**Task:** Within the entries below, the lines from the one with "358 183 434" through the one with "41 222 72 276" are to be set down exactly, both ends kept.

(Records contained in a dataset)
....

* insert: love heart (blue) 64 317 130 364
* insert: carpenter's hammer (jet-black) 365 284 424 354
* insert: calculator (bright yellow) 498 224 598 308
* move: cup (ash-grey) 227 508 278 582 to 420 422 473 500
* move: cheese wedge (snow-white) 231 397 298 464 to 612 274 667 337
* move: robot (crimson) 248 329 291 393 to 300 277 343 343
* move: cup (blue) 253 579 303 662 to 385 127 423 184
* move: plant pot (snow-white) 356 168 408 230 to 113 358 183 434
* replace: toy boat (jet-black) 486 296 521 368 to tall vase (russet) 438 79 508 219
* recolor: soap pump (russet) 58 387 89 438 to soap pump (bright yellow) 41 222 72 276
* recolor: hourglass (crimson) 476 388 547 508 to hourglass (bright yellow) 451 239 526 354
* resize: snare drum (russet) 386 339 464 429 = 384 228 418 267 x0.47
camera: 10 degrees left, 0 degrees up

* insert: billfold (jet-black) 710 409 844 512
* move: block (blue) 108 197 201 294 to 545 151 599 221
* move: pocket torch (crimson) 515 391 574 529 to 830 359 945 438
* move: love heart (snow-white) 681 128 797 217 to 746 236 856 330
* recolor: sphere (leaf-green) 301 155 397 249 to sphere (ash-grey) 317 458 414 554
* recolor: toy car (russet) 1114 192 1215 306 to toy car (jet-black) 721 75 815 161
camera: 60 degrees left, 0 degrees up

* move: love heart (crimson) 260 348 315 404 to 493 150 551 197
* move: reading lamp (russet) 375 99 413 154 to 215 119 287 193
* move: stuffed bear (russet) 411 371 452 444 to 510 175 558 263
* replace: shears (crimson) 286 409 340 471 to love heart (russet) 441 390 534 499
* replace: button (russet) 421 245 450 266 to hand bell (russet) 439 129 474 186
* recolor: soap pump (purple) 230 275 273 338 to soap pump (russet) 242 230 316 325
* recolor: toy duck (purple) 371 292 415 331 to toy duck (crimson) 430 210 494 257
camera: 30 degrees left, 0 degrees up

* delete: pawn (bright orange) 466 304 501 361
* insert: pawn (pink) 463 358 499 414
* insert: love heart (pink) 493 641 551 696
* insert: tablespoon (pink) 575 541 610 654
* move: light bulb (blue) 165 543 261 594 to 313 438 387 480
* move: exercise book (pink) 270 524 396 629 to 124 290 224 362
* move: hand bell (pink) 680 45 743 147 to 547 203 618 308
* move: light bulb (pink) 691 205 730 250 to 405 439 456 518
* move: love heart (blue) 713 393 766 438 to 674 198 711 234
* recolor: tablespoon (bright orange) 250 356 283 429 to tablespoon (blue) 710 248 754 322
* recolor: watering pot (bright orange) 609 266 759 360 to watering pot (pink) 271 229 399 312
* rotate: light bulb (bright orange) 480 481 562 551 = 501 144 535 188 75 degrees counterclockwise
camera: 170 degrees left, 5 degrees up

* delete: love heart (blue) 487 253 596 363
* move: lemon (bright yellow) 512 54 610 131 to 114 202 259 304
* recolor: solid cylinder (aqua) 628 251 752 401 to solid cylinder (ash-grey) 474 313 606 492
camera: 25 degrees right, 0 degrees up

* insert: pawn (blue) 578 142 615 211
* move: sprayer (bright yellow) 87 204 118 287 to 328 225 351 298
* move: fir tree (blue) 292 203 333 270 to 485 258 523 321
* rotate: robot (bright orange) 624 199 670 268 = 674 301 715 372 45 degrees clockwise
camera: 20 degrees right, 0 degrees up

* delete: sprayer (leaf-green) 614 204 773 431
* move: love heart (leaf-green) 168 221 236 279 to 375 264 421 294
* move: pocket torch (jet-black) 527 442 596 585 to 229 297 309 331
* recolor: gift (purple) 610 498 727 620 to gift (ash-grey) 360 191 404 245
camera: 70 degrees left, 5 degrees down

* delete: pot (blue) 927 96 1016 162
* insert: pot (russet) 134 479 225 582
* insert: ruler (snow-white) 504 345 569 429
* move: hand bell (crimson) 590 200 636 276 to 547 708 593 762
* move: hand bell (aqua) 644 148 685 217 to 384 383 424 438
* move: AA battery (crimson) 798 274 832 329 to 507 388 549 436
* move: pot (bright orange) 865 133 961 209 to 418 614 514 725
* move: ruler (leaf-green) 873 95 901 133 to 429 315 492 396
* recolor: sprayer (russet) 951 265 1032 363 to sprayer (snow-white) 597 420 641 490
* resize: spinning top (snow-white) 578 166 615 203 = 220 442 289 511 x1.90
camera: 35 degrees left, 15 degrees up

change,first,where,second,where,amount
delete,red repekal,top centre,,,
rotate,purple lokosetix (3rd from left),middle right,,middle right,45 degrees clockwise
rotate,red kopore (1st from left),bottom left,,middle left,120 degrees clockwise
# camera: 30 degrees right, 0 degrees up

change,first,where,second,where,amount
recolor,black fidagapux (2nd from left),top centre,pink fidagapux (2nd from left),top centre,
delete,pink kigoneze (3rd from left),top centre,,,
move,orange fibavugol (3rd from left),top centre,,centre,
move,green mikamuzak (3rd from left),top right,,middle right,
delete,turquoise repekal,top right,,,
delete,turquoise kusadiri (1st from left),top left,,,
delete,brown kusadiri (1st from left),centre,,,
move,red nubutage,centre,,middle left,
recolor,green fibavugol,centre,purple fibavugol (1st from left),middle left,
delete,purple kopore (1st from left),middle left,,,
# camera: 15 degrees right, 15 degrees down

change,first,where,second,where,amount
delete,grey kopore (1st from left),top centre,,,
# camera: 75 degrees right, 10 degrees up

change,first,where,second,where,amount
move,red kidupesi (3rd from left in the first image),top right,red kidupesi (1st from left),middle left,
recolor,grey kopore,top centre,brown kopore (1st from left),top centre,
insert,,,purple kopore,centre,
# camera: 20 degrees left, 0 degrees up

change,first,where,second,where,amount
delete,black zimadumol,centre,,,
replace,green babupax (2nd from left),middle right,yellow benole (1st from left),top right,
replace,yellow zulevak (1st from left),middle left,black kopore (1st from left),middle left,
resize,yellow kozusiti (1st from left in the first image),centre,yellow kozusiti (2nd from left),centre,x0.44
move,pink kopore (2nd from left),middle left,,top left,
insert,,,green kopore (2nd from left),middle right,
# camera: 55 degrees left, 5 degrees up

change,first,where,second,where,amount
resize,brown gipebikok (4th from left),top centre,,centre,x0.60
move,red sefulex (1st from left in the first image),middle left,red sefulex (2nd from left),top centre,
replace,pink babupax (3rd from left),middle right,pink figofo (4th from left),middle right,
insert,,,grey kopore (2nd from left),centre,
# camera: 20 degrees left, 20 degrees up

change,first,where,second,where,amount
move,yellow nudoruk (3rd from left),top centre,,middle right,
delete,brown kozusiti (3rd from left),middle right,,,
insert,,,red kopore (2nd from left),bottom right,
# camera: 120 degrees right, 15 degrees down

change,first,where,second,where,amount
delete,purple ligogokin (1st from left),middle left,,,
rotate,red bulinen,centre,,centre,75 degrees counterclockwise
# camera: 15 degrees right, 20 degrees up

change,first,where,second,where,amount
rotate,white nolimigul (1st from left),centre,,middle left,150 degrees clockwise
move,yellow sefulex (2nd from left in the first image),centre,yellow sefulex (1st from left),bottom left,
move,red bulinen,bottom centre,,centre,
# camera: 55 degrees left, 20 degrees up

....

**Output of the exercise:**
* move: plant pot (snow-white) 356 168 408 230 to 113 358 183 434
* replace: toy boat (jet-black) 486 296 521 368 to tall vase (russet) 438 79 508 219
* recolor: soap pump (russet) 58 387 89 438 to soap pump (bright yellow) 41 222 72 276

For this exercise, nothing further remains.